━━━ Excerpted data ━━━

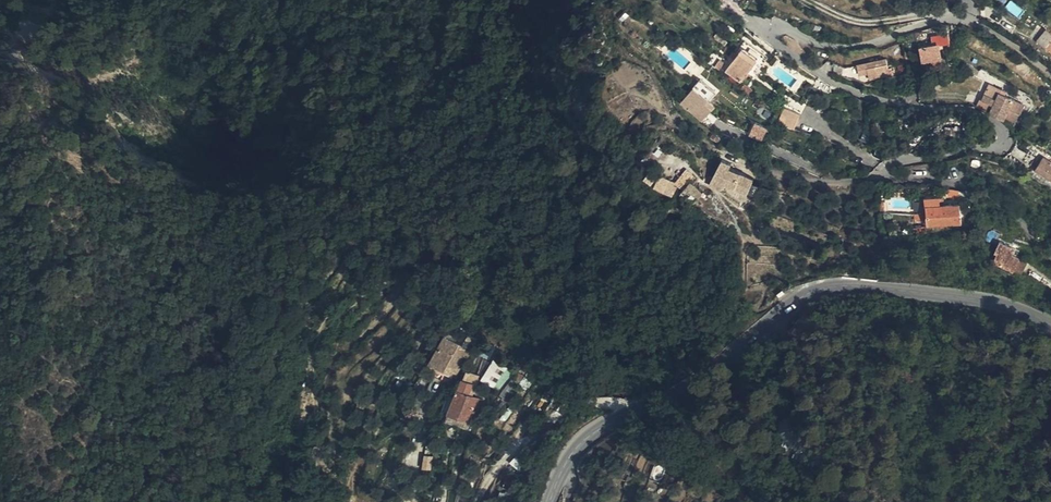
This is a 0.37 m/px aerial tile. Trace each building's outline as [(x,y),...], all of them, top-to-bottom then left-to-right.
[(1041,27),(1032,38),(1050,53),(1050,35),(1041,27)] [(942,36),(941,29),(927,31),(928,39),(942,36)] [(931,39),(913,43),(917,65),(935,61),(931,39)] [(738,49),(727,73),(743,81),(753,58),(760,62),(765,53),(739,40),(735,47),(738,49)] [(879,53),(860,58),(861,66),(870,64),(871,71),(886,67),(885,61),(881,61),(879,53)] [(721,63),(716,69),(720,72),(725,66),(721,63)] [(818,76),(810,72),(807,78),(811,81),(820,86),(824,79),(818,76)] [(691,109),(694,105),(709,88),(694,74),(676,96),(687,105),(691,109)] [(986,97),(1000,102),(1011,107),(1016,95),(995,87),(996,83),(980,76),(973,93),(982,96),(985,99),(986,97)] [(752,91),(744,85),(740,90),(748,96),(752,91)] [(973,102),(982,108),(985,99),(982,96),(973,93),(971,101),(973,102)] [(982,108),(995,113),(1000,102),(986,97),(985,99),(982,108)] [(781,101),(778,111),(784,114),(788,106),(789,104),(781,101)] [(784,114),(778,111),(776,118),(791,122),(796,106),(789,104),(788,106),(784,114)] [(701,112),(694,105),(691,109),(699,115),(701,112)] [(702,110),(701,112),(699,115),(698,116),(716,128),(718,125),(709,119),(711,117),(702,110)] [(749,119),(744,131),(756,136),(761,124),(749,119)] [(1037,150),(1026,164),(1049,182),(1050,179),(1050,162),(1037,150)] [(718,174),(730,179),(737,165),(726,160),(728,157),(720,152),(707,173),(706,175),(715,180),(718,174)] [(689,173),(693,168),(683,158),(679,163),(688,171),(689,173)] [(688,171),(679,163),(674,168),(677,171),(683,176),(688,171)] [(730,179),(744,185),(748,175),(750,171),(737,165),(730,179)] [(649,171),(643,181),(652,188),(659,177),(649,171)] [(683,176),(681,179),(691,189),(692,190),(698,182),(689,173),(688,171),(683,176)] [(748,175),(744,185),(750,188),(755,178),(748,175)] [(659,177),(654,191),(672,197),(677,184),(659,177)] [(930,194),(917,194),(918,222),(951,221),(950,203),(931,203),(930,194)] [(914,211),(904,211),(905,219),(915,219),(914,211)] [(989,233),(986,240),(991,240),(998,241),(1004,242),(1005,240),(989,233)] [(986,240),(983,246),(988,247),(994,248),(1003,251),(1008,253),(1010,250),(1002,247),(1004,242),(998,241),(991,240),(986,240)] [(988,247),(983,246),(980,253),(1004,263),(1008,253),(1003,251),(994,248),(988,247)] [(448,347),(450,348),(452,346),(457,339),(449,334),(455,325),(446,320),(429,347),(442,355),(448,347)] [(476,324),(469,320),(464,328),(463,330),(470,335),(476,324)] [(457,339),(463,330),(455,325),(449,334),(457,339)] [(470,335),(463,330),(457,339),(464,344),(467,340),(470,335)] [(453,350),(458,353),(459,352),(464,344),(457,339),(452,346),(450,348),(453,350)] [(450,348),(443,355),(452,362),(458,353),(453,350),(450,348)] [(480,379),(497,391),(510,374),(493,361),(480,379)] [(473,376),(461,372),(447,412),(460,416),(468,420),(473,405),(478,407),(483,392),(469,387),(473,376)] [(698,447),(693,444),(686,452),(692,456),(698,447)] [(431,470),(431,456),(422,456),(422,470),(431,470)] [(654,464),(649,477),(659,481),(665,468),(654,464)]
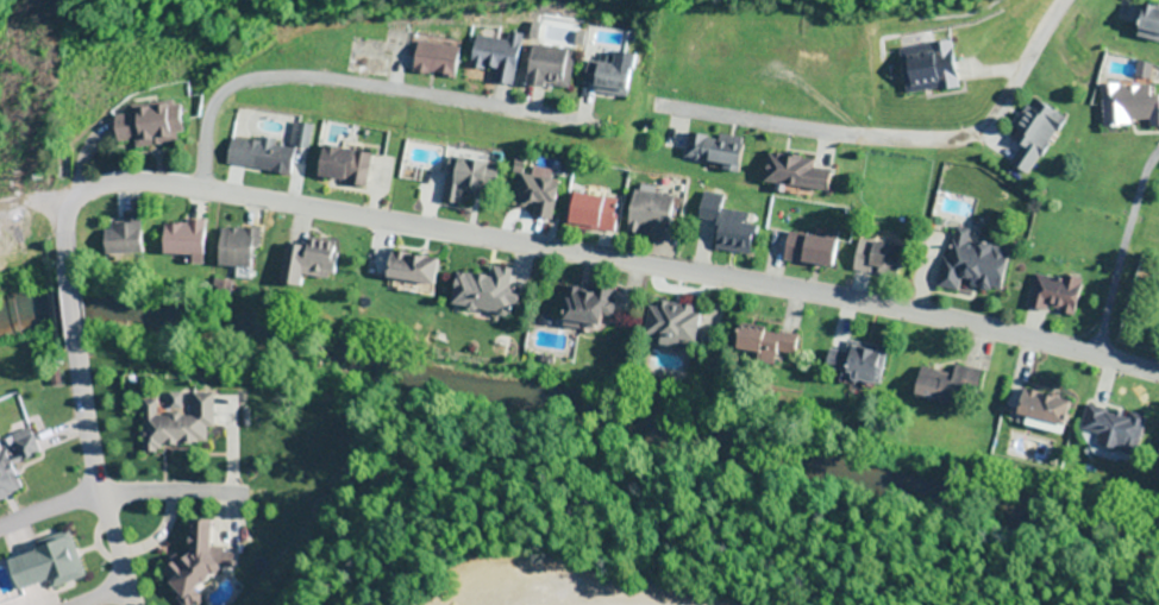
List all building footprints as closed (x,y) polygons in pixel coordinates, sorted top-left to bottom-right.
[(1136,3),(1128,33),(1158,41),(1158,10),(1136,3)] [(518,39),(470,33),(465,68),(490,71),(489,83),(511,86),(518,39)] [(384,75),(386,55),(380,54),(381,42),(351,40),(349,72),(384,75)] [(900,95),(954,88),(947,41),(894,49),(900,95)] [(455,47),(412,42),(408,74),(452,78),(455,47)] [(571,52),(526,45),(520,85),(565,92),(571,52)] [(579,91),(622,97),(626,69),(583,62),(579,91)] [(1144,126),(1144,128),(1158,127),(1158,96),(1151,97),(1151,83),(1097,85),(1099,127),(1144,126)] [(1028,177),(1061,116),(1033,101),(1000,162),(1028,177)] [(126,106),(126,116),(108,116),(109,143),(130,142),(131,147),(178,145),(177,104),(126,106)] [(222,165),(290,177),(293,161),(304,163),(310,127),(290,123),(286,146),(227,136),(222,165)] [(736,169),(739,138),(683,133),(680,163),(736,169)] [(380,179),(383,156),(316,148),(312,181),(363,188),(365,177),(380,179)] [(826,162),(762,156),(759,185),(823,192),(826,162)] [(495,168),(445,159),(437,205),(459,209),(461,192),(490,197),(495,168)] [(553,220),(554,169),(513,168),(511,209),(527,209),(526,219),(553,220)] [(620,236),(668,243),(676,198),(628,191),(620,236)] [(708,251),(749,257),(756,216),(717,210),(719,196),(697,192),(690,236),(710,239),(708,251)] [(563,228),(612,233),(615,199),(566,194),(563,228)] [(203,257),(203,221),(158,221),(158,257),(203,257)] [(137,224),(102,224),(102,256),(137,256),(137,224)] [(257,268),(257,229),(214,228),(214,267),(257,268)] [(1002,266),(982,261),(986,245),(969,241),(971,233),(950,228),(935,288),(956,293),(958,285),(996,294),(1002,266)] [(829,270),(834,242),(784,232),(779,261),(829,270)] [(898,248),(855,240),(849,271),(893,279),(898,248)] [(299,287),(299,278),(335,279),(336,243),(282,242),(280,287),(299,287)] [(436,260),(385,251),(380,280),(431,289),(436,260)] [(456,309),(507,318),(515,270),(490,266),(488,277),(462,273),(456,309)] [(1071,319),(1081,279),(1035,267),(1024,307),(1071,319)] [(561,329),(613,330),(613,289),(561,289),(561,329)] [(644,339),(656,339),(655,348),(696,350),(697,306),(645,304),(644,339)] [(792,363),(796,332),(736,325),(732,355),(792,363)] [(831,352),(827,376),(877,383),(882,350),(845,344),(844,354),(831,352)] [(909,396),(950,407),(955,387),(973,392),(978,371),(949,364),(946,378),(916,370),(909,396)] [(1062,428),(1067,400),(1015,391),(1010,419),(1062,428)] [(212,394),(191,393),(190,417),(155,416),(155,402),(140,402),(139,446),(211,447),(212,394)] [(1079,429),(1129,449),(1139,424),(1089,404),(1079,429)] [(13,452),(0,457),(0,501),(23,491),(12,466),(39,454),(28,429),(7,438),(13,452)] [(154,571),(173,601),(231,564),(221,548),(214,553),(195,523),(180,532),(191,548),(154,571)] [(7,592),(45,581),(47,588),(81,578),(69,536),(0,556),(0,566),(7,592)]
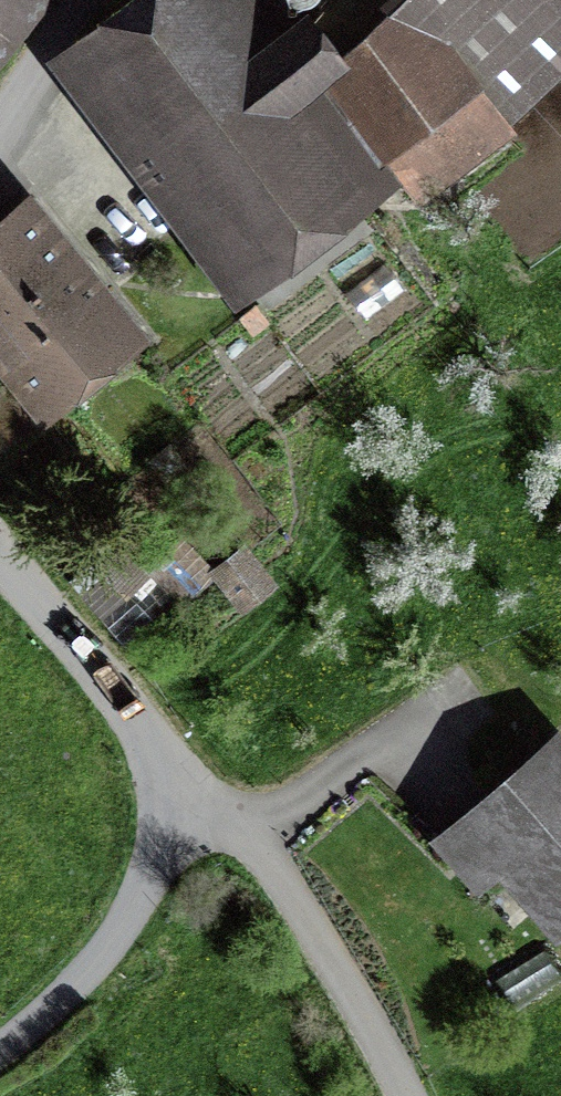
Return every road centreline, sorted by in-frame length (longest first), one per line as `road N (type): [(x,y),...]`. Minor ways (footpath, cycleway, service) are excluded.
road 1 (unclassified): [(162,764),(229,827),(385,1055),(404,1095)]
road 2 (residential): [(0,569),(162,764)]
road 3 (residential): [(162,764),(124,885),(98,929)]
road 4 (unclassified): [(98,929),(54,985),(0,1030)]

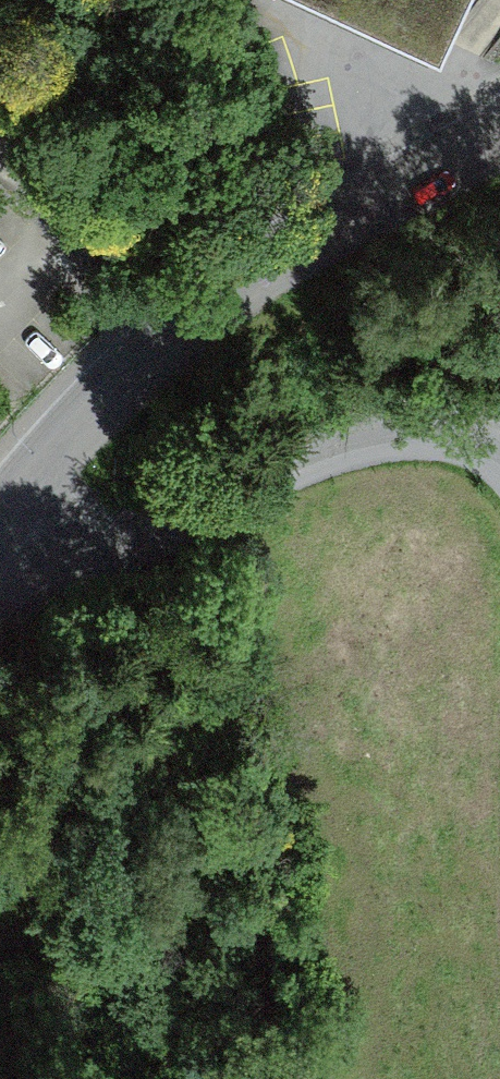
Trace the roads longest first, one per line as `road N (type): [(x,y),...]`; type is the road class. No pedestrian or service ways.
road 1 (unclassified): [(499,130),(183,341),(0,512)]
road 2 (track): [(0,561),(56,569),(111,556),(401,453),(484,457),(499,469)]

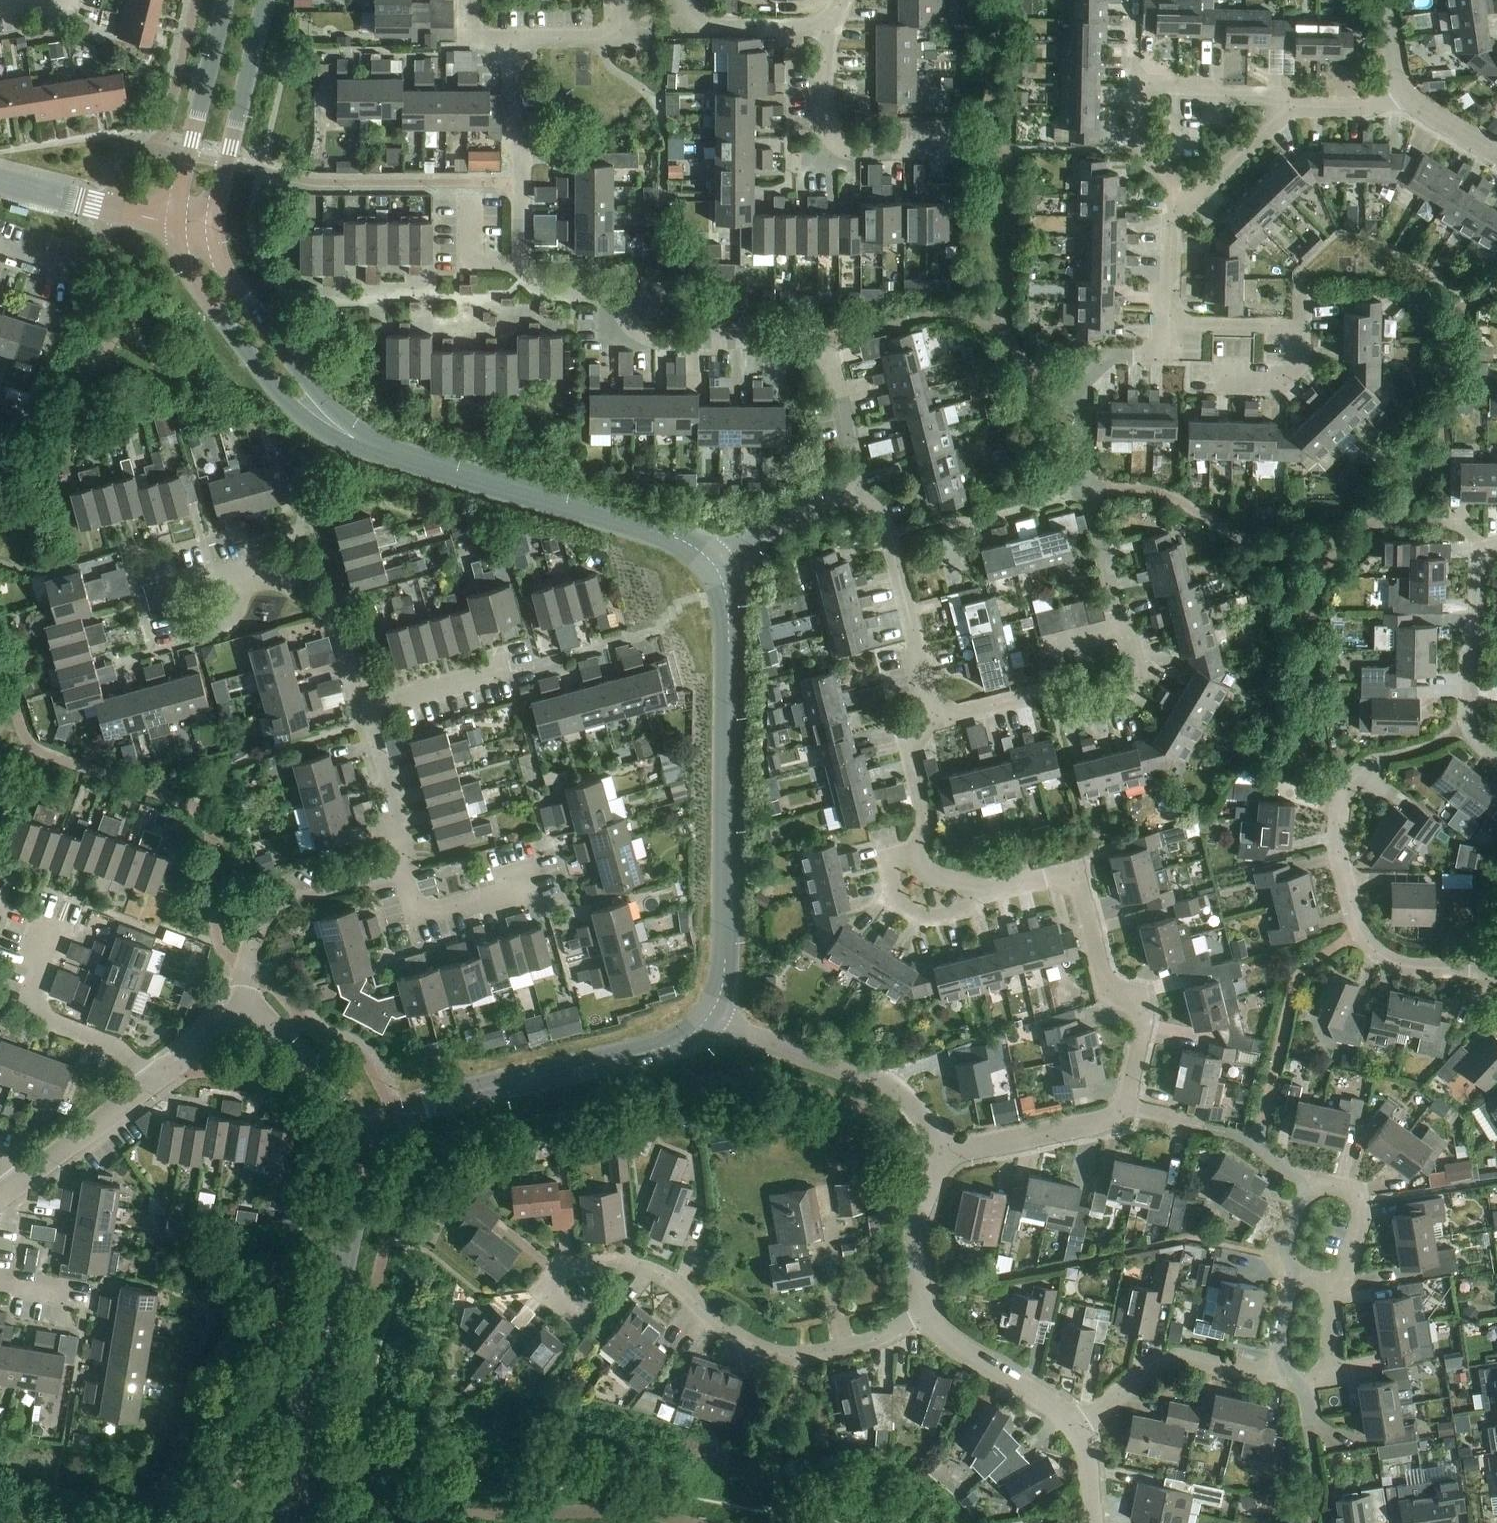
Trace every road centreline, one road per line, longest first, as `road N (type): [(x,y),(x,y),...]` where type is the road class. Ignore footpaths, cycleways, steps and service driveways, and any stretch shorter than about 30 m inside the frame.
road 1 (residential): [(586,1326),(546,1292),(567,1269),(620,1263),(665,1276),(712,1321),(780,1356),(845,1349),(926,1315)]
road 2 (tertiary): [(709,1017),(726,963),(729,615),(712,564)]
road 3 (residential): [(853,468),(833,373),(818,348),(798,341),(653,339),(614,299),(540,288),(524,263)]
road 4 (residential): [(1085,491),(1138,675),(1124,702),(1076,716),(1040,693),(933,718)]
road 5 (tertiary): [(376,1138),(423,1105),(669,1047),(709,1017)]
road 6 (tertiary): [(712,564),(679,539),(374,447)]
road 7 (residential): [(1496,971),(1392,963),(1359,931),(1337,846),(1340,806),(1363,769),(1389,756)]
road 8 (residential): [(1124,1107),(1142,1017),(1131,999),(1104,986),(1082,896),(1069,880),(1048,877),(984,892)]
road 9 (tertiary): [(178,226),(191,277),(280,397),(314,427),(352,447),(374,447)]
road 10 (residential): [(709,1017),(888,1085),(947,1153)]
road 11 (tertiary): [(374,447),(314,389),(228,276),(217,227)]
road 12 (residential): [(848,498),(871,507),(889,536),(933,718)]
road 13 (tertiary): [(336,1295),(316,1334),(273,1522)]
road 14 (residential): [(1496,759),(1470,727),(1468,661),(1477,636),(1480,550),(1496,546)]
road 15 (residential): [(829,26),(826,123),(836,141),(852,151),(951,152)]
road 16 (tertiary): [(217,227),(267,0)]
road 17 (tertiary): [(227,0),(183,172),(178,226)]
road 18 (tertiary): [(303,1522),(336,1295)]
road 19 (residential): [(1075,1426),(1170,1359),(1282,1371)]
road 20 (residential): [(524,263),(513,41)]
road 21 (residential): [(48,926),(37,1000),(60,1027),(123,1050),(151,1083)]
road 22 (residential): [(151,1083),(0,1197)]
road 23 (residential): [(926,1315),(955,1348),(1075,1426)]
road 24 (residential): [(243,1015),(262,1018),(376,1138)]
road 25 (residential): [(947,1153),(1099,1123),(1124,1107)]
road 26 (residential): [(178,226),(0,182)]
road 27 (residential): [(984,892),(972,910),(925,921),(898,905),(885,859),(917,850)]
road 28 (residential): [(403,871),(274,908),(254,941)]
road 29 (residential): [(947,1153),(916,1223),(926,1315)]
road 30 (residential): [(361,709),(395,812),(403,871)]
road 31 (residential): [(275,577),(334,623),(361,709)]
road 32 (tertiary): [(336,1295),(376,1138)]
road 33 (residential): [(403,871),(416,916),(527,887)]
road 34 (residential): [(682,0),(693,21),(711,26),(829,26)]
road 35 (residential): [(1287,109),(1271,96),(1134,85)]
road 36 (residential): [(712,564),(805,511),(848,498)]
road 37 (residential): [(933,718),(909,754),(927,821),(917,850)]
road 38 (residential): [(1333,1280),(1348,1268),(1359,1203),(1338,1187),(1307,1193)]
road 39 (residential): [(361,709),(497,670)]
road 40 (residential): [(1134,85),(1136,145),(1190,204)]
road 41 (residential): [(513,41),(614,35),(622,0)]
road 42 (residential): [(1287,109),(1190,204)]
road 43 (residential): [(1171,324),(1300,328)]
road 44 (residential): [(1190,204),(1171,227),(1171,324)]
road 45 (residential): [(1300,328),(1297,367),(1274,381),(1217,380)]
road 46 (residential): [(1304,1386),(1320,1380),(1331,1362),(1333,1280)]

━━━

### Task instructions:
Search the records above for the string "right". Copy every line that contains it.

### Task response:
This is a 0.37 m/px aerial tile. Trace each building's outline as [(x,y),...], all of them, top-to-bottom then left-to-right.
List all building footprints as closed (x,y) polygons in pixel coordinates, sorted top-left to bottom-right.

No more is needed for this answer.